» **Task details**: In the entries that follow, find the line containing "AUDIO3 pin TX: D6 -> A4"; from there, copy every line exactly through the line containing "POT pin VCC: VIN -> 3V3".

» **The input**:
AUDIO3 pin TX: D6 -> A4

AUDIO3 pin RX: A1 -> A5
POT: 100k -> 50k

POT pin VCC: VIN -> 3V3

==

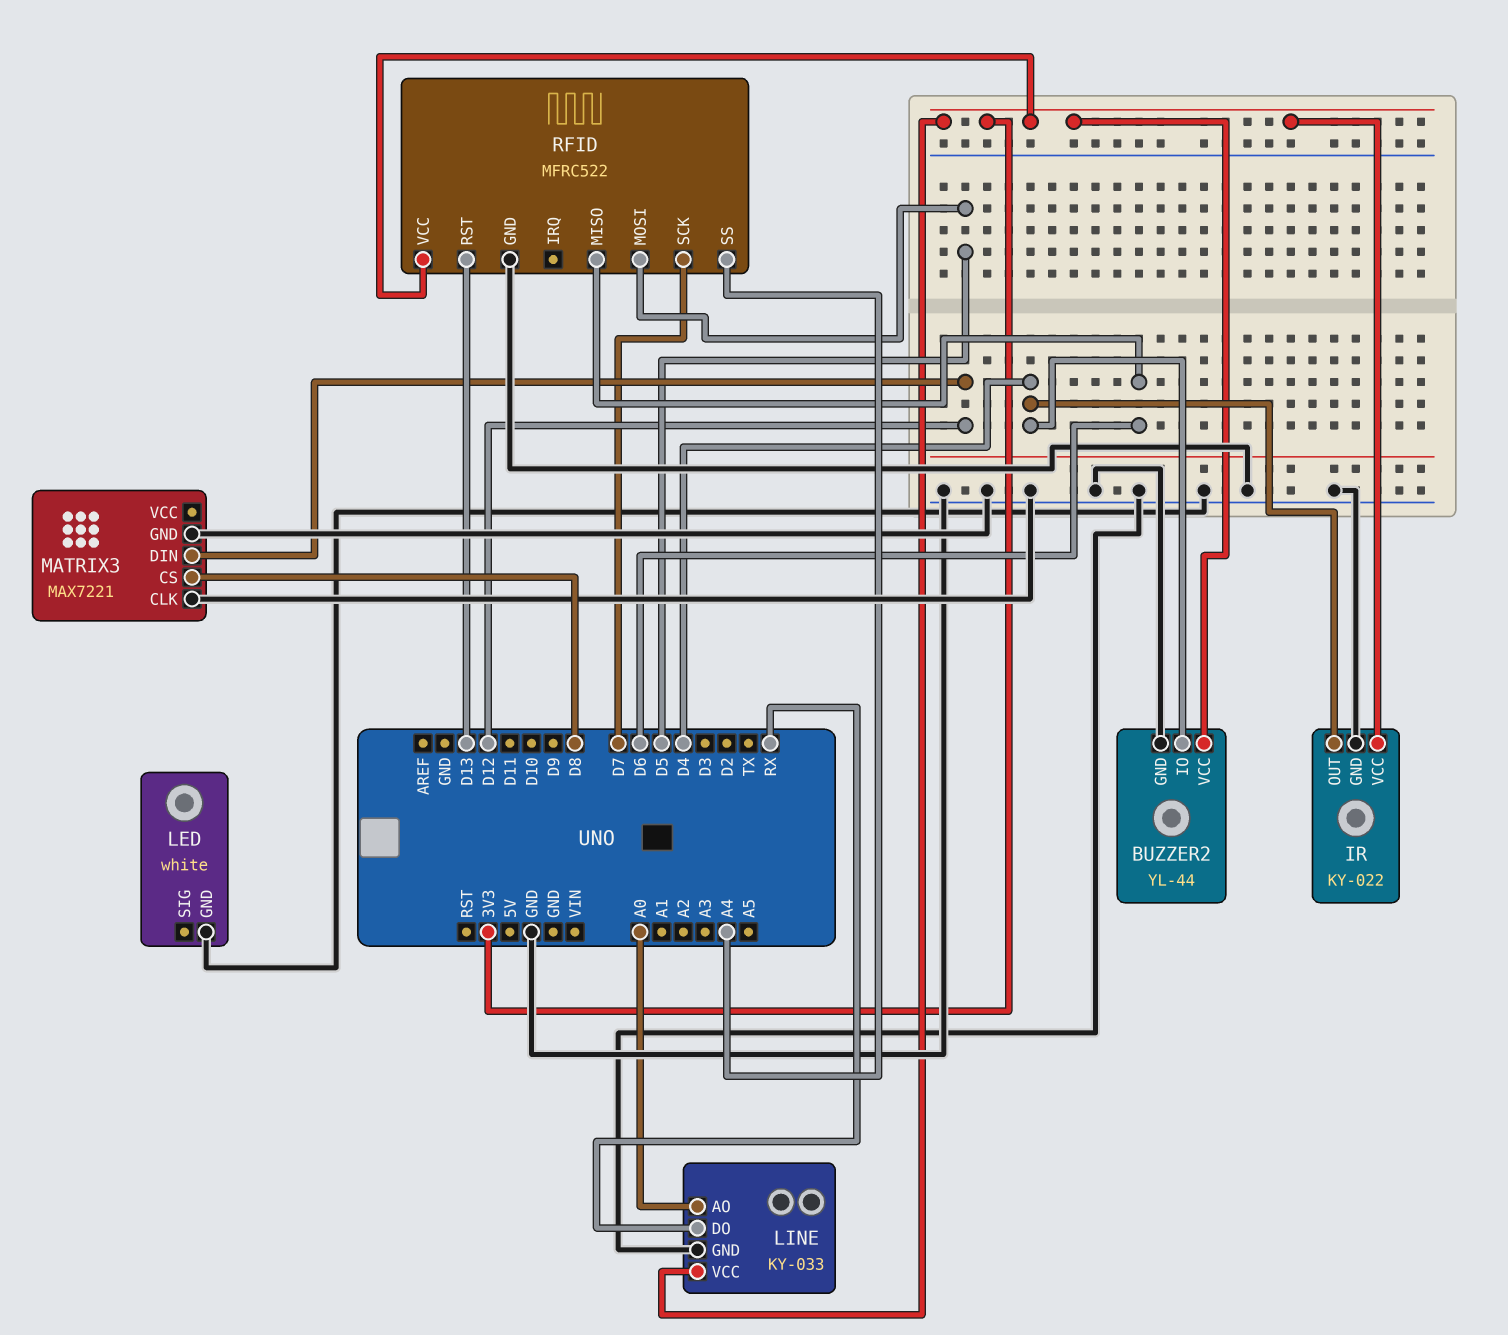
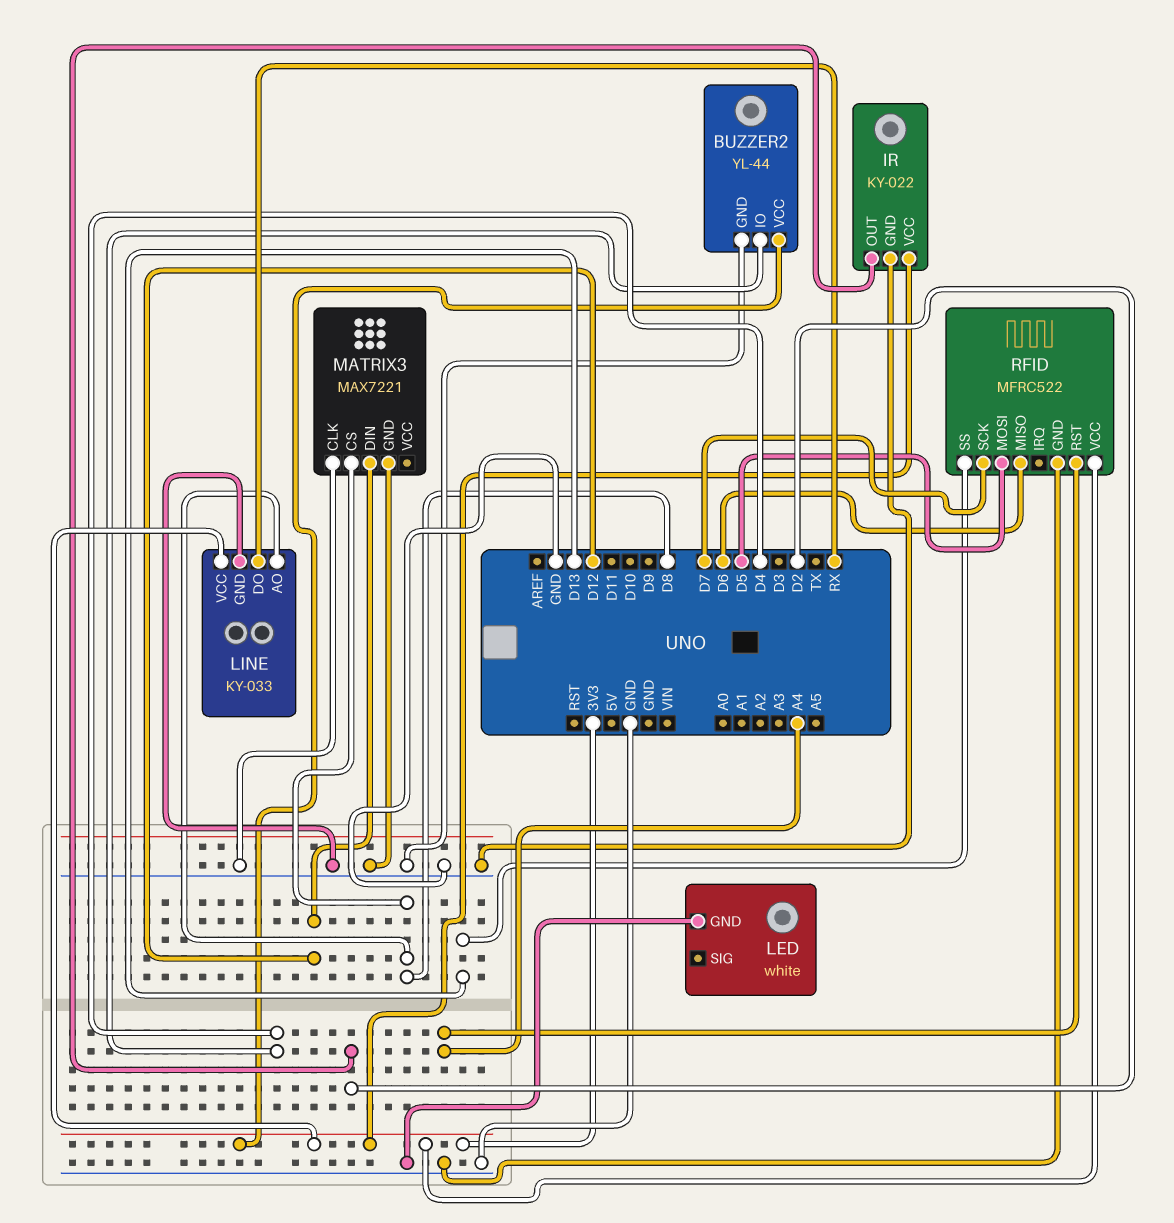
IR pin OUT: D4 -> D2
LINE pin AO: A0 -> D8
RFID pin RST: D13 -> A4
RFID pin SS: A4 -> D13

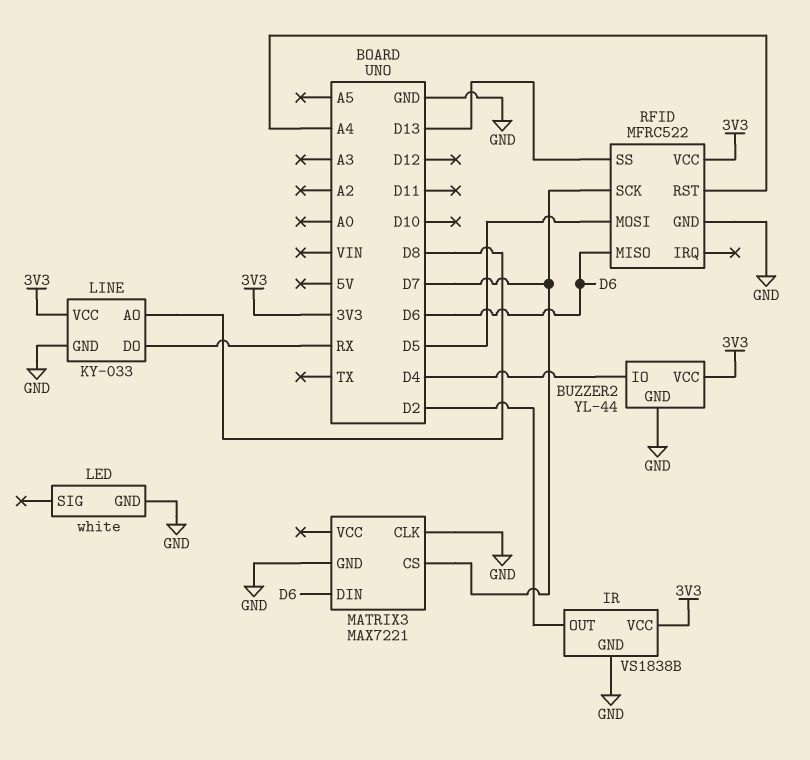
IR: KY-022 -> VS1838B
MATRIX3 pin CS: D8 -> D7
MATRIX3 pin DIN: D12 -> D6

» **Response for this exercise**:
AUDIO3 pin TX: D6 -> A4

AUDIO3 pin RX: A1 -> A5
POT: 100k -> 50k

POT pin VCC: VIN -> 3V3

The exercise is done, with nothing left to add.